All records are to be restated exactly, each line as it reads.
━━━━━ MATERIAL PROVIDED ━━━━━
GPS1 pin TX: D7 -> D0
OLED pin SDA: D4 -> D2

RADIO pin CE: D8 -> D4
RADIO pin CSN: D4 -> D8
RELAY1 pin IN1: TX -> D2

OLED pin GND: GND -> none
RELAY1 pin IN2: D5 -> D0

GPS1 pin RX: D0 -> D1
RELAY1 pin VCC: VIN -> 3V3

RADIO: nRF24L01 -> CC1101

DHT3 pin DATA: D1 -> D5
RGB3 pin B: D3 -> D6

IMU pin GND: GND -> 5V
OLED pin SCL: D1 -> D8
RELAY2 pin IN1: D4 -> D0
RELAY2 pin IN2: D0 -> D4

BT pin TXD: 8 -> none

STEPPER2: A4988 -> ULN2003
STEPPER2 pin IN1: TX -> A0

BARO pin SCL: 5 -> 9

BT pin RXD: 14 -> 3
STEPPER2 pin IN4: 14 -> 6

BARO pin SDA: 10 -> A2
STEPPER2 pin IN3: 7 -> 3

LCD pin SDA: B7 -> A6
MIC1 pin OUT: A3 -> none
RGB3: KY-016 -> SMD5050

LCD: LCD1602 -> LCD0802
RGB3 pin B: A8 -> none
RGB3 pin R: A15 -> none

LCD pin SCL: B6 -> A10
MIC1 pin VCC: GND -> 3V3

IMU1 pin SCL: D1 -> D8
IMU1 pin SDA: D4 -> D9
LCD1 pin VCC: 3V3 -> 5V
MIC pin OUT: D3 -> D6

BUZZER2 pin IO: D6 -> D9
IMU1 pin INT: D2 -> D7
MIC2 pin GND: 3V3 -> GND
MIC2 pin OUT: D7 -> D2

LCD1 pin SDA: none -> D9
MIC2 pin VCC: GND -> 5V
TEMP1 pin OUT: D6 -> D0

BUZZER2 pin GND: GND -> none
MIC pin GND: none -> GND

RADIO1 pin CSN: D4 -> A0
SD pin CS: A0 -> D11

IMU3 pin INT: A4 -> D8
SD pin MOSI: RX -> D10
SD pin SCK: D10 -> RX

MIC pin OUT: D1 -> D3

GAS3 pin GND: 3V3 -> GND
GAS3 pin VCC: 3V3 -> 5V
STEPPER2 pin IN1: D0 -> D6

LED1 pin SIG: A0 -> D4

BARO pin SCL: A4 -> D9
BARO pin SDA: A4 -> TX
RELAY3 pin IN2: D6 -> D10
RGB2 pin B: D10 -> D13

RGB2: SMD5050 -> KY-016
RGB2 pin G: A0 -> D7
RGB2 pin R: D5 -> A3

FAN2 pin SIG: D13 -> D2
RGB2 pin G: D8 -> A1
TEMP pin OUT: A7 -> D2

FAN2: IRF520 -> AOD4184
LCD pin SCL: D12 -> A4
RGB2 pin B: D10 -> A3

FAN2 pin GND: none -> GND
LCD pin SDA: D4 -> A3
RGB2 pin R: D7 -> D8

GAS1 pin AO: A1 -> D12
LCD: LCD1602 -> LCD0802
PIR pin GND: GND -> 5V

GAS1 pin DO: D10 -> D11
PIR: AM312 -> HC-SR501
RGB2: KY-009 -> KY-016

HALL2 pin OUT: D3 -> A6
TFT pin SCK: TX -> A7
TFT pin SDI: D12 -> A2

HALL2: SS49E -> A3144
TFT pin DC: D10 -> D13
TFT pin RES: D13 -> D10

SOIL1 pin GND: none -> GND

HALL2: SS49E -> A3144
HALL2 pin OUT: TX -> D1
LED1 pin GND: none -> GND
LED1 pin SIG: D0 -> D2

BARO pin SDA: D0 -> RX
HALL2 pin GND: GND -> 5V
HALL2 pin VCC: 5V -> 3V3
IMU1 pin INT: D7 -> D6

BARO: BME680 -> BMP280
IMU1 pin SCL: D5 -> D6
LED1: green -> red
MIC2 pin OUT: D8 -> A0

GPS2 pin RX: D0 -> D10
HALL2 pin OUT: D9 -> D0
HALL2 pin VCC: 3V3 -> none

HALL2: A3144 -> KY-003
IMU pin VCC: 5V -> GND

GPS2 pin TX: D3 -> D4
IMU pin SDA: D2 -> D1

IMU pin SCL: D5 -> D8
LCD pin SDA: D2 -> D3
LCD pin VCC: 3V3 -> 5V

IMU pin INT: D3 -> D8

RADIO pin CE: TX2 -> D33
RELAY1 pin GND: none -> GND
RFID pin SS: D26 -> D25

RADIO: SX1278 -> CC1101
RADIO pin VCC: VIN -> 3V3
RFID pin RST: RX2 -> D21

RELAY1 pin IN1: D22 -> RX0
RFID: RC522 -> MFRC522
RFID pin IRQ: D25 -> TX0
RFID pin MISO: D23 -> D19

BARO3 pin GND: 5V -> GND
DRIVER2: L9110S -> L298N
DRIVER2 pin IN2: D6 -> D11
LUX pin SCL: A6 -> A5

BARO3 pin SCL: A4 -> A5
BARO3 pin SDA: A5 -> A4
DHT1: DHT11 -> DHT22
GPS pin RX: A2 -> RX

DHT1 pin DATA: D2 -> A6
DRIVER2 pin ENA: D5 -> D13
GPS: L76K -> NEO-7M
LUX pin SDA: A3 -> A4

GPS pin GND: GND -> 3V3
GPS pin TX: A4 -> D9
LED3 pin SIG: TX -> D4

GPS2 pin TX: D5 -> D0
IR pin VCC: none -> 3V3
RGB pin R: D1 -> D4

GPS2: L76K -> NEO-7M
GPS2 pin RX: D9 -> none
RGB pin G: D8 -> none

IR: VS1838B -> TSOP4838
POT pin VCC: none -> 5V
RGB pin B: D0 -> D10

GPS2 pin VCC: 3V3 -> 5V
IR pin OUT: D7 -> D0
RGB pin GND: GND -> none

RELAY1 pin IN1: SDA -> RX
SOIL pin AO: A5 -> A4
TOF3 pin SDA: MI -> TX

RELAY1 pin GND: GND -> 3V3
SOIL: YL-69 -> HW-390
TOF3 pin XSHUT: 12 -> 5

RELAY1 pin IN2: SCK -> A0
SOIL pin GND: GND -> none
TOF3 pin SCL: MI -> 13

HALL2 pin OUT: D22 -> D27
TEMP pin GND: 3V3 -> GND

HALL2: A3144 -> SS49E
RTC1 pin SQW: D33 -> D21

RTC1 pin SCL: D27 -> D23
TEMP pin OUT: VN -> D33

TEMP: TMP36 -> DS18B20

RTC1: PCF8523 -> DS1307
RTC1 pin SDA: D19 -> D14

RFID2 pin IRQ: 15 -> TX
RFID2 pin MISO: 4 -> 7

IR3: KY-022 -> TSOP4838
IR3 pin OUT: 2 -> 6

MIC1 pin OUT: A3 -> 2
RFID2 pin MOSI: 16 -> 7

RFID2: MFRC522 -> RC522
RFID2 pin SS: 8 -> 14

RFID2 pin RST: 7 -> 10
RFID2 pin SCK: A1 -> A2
━━━━━
RESPONSE AREA
GPS1 pin TX: D7 -> D0
OLED pin SDA: D4 -> D2

RADIO pin CE: D8 -> D4
RADIO pin CSN: D4 -> D8
RELAY1 pin IN1: TX -> D2

OLED pin GND: GND -> none
RELAY1 pin IN2: D5 -> D0

GPS1 pin RX: D0 -> D1
RELAY1 pin VCC: VIN -> 3V3

RADIO: nRF24L01 -> CC1101

DHT3 pin DATA: D1 -> D5
RGB3 pin B: D3 -> D6

IMU pin GND: GND -> 5V
OLED pin SCL: D1 -> D8
RELAY2 pin IN1: D4 -> D0
RELAY2 pin IN2: D0 -> D4

BT pin TXD: 8 -> none

STEPPER2: A4988 -> ULN2003
STEPPER2 pin IN1: TX -> A0

BARO pin SCL: 5 -> 9

BT pin RXD: 14 -> 3
STEPPER2 pin IN4: 14 -> 6

BARO pin SDA: 10 -> A2
STEPPER2 pin IN3: 7 -> 3

LCD pin SDA: B7 -> A6
MIC1 pin OUT: A3 -> none
RGB3: KY-016 -> SMD5050

LCD: LCD1602 -> LCD0802
RGB3 pin B: A8 -> none
RGB3 pin R: A15 -> none

LCD pin SCL: B6 -> A10
MIC1 pin VCC: GND -> 3V3

IMU1 pin SCL: D1 -> D8
IMU1 pin SDA: D4 -> D9
LCD1 pin VCC: 3V3 -> 5V
MIC pin OUT: D3 -> D6

BUZZER2 pin IO: D6 -> D9
IMU1 pin INT: D2 -> D7
MIC2 pin GND: 3V3 -> GND
MIC2 pin OUT: D7 -> D2

LCD1 pin SDA: none -> D9
MIC2 pin VCC: GND -> 5V
TEMP1 pin OUT: D6 -> D0

BUZZER2 pin GND: GND -> none
MIC pin GND: none -> GND

RADIO1 pin CSN: D4 -> A0
SD pin CS: A0 -> D11

IMU3 pin INT: A4 -> D8
SD pin MOSI: RX -> D10
SD pin SCK: D10 -> RX

MIC pin OUT: D1 -> D3

GAS3 pin GND: 3V3 -> GND
GAS3 pin VCC: 3V3 -> 5V
STEPPER2 pin IN1: D0 -> D6

LED1 pin SIG: A0 -> D4

BARO pin SCL: A4 -> D9
BARO pin SDA: A4 -> TX
RELAY3 pin IN2: D6 -> D10
RGB2 pin B: D10 -> D13

RGB2: SMD5050 -> KY-016
RGB2 pin G: A0 -> D7
RGB2 pin R: D5 -> A3

FAN2 pin SIG: D13 -> D2
RGB2 pin G: D8 -> A1
TEMP pin OUT: A7 -> D2

FAN2: IRF520 -> AOD4184
LCD pin SCL: D12 -> A4
RGB2 pin B: D10 -> A3

FAN2 pin GND: none -> GND
LCD pin SDA: D4 -> A3
RGB2 pin R: D7 -> D8

GAS1 pin AO: A1 -> D12
LCD: LCD1602 -> LCD0802
PIR pin GND: GND -> 5V

GAS1 pin DO: D10 -> D11
PIR: AM312 -> HC-SR501
RGB2: KY-009 -> KY-016

HALL2 pin OUT: D3 -> A6
TFT pin SCK: TX -> A7
TFT pin SDI: D12 -> A2

HALL2: SS49E -> A3144
TFT pin DC: D10 -> D13
TFT pin RES: D13 -> D10

SOIL1 pin GND: none -> GND

HALL2: SS49E -> A3144
HALL2 pin OUT: TX -> D1
LED1 pin GND: none -> GND
LED1 pin SIG: D0 -> D2

BARO pin SDA: D0 -> RX
HALL2 pin GND: GND -> 5V
HALL2 pin VCC: 5V -> 3V3
IMU1 pin INT: D7 -> D6

BARO: BME680 -> BMP280
IMU1 pin SCL: D5 -> D6
LED1: green -> red
MIC2 pin OUT: D8 -> A0

GPS2 pin RX: D0 -> D10
HALL2 pin OUT: D9 -> D0
HALL2 pin VCC: 3V3 -> none

HALL2: A3144 -> KY-003
IMU pin VCC: 5V -> GND

GPS2 pin TX: D3 -> D4
IMU pin SDA: D2 -> D1

IMU pin SCL: D5 -> D8
LCD pin SDA: D2 -> D3
LCD pin VCC: 3V3 -> 5V

IMU pin INT: D3 -> D8

RADIO pin CE: TX2 -> D33
RELAY1 pin GND: none -> GND
RFID pin SS: D26 -> D25

RADIO: SX1278 -> CC1101
RADIO pin VCC: VIN -> 3V3
RFID pin RST: RX2 -> D21

RELAY1 pin IN1: D22 -> RX0
RFID: RC522 -> MFRC522
RFID pin IRQ: D25 -> TX0
RFID pin MISO: D23 -> D19

BARO3 pin GND: 5V -> GND
DRIVER2: L9110S -> L298N
DRIVER2 pin IN2: D6 -> D11
LUX pin SCL: A6 -> A5

BARO3 pin SCL: A4 -> A5
BARO3 pin SDA: A5 -> A4
DHT1: DHT11 -> DHT22
GPS pin RX: A2 -> RX

DHT1 pin DATA: D2 -> A6
DRIVER2 pin ENA: D5 -> D13
GPS: L76K -> NEO-7M
LUX pin SDA: A3 -> A4

GPS pin GND: GND -> 3V3
GPS pin TX: A4 -> D9
LED3 pin SIG: TX -> D4

GPS2 pin TX: D5 -> D0
IR pin VCC: none -> 3V3
RGB pin R: D1 -> D4

GPS2: L76K -> NEO-7M
GPS2 pin RX: D9 -> none
RGB pin G: D8 -> none

IR: VS1838B -> TSOP4838
POT pin VCC: none -> 5V
RGB pin B: D0 -> D10

GPS2 pin VCC: 3V3 -> 5V
IR pin OUT: D7 -> D0
RGB pin GND: GND -> none

RELAY1 pin IN1: SDA -> RX
SOIL pin AO: A5 -> A4
TOF3 pin SDA: MI -> TX

RELAY1 pin GND: GND -> 3V3
SOIL: YL-69 -> HW-390
TOF3 pin XSHUT: 12 -> 5

RELAY1 pin IN2: SCK -> A0
SOIL pin GND: GND -> none
TOF3 pin SCL: MI -> 13

HALL2 pin OUT: D22 -> D27
TEMP pin GND: 3V3 -> GND

HALL2: A3144 -> SS49E
RTC1 pin SQW: D33 -> D21

RTC1 pin SCL: D27 -> D23
TEMP pin OUT: VN -> D33

TEMP: TMP36 -> DS18B20

RTC1: PCF8523 -> DS1307
RTC1 pin SDA: D19 -> D14

RFID2 pin IRQ: 15 -> TX
RFID2 pin MISO: 4 -> 7

IR3: KY-022 -> TSOP4838
IR3 pin OUT: 2 -> 6

MIC1 pin OUT: A3 -> 2
RFID2 pin MOSI: 16 -> 7

RFID2: MFRC522 -> RC522
RFID2 pin SS: 8 -> 14

RFID2 pin RST: 7 -> 10
RFID2 pin SCK: A1 -> A2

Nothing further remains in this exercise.